(SOURCE MATERIAL)

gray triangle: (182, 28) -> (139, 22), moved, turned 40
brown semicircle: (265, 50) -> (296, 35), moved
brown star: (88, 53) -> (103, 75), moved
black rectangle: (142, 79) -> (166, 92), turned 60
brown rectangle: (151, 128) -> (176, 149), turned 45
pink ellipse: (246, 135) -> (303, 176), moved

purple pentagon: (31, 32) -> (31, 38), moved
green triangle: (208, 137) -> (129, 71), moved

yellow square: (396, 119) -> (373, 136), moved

(End SOURCE MATERIAL)

PROBLEM »
Read the entries and select each line where the word "moved" is found.

RESULT FOR THIS EXERCISE »
gray triangle: (182, 28) -> (139, 22), moved, turned 40
brown semicircle: (265, 50) -> (296, 35), moved
brown star: (88, 53) -> (103, 75), moved
pink ellipse: (246, 135) -> (303, 176), moved
purple pentagon: (31, 32) -> (31, 38), moved
green triangle: (208, 137) -> (129, 71), moved
yellow square: (396, 119) -> (373, 136), moved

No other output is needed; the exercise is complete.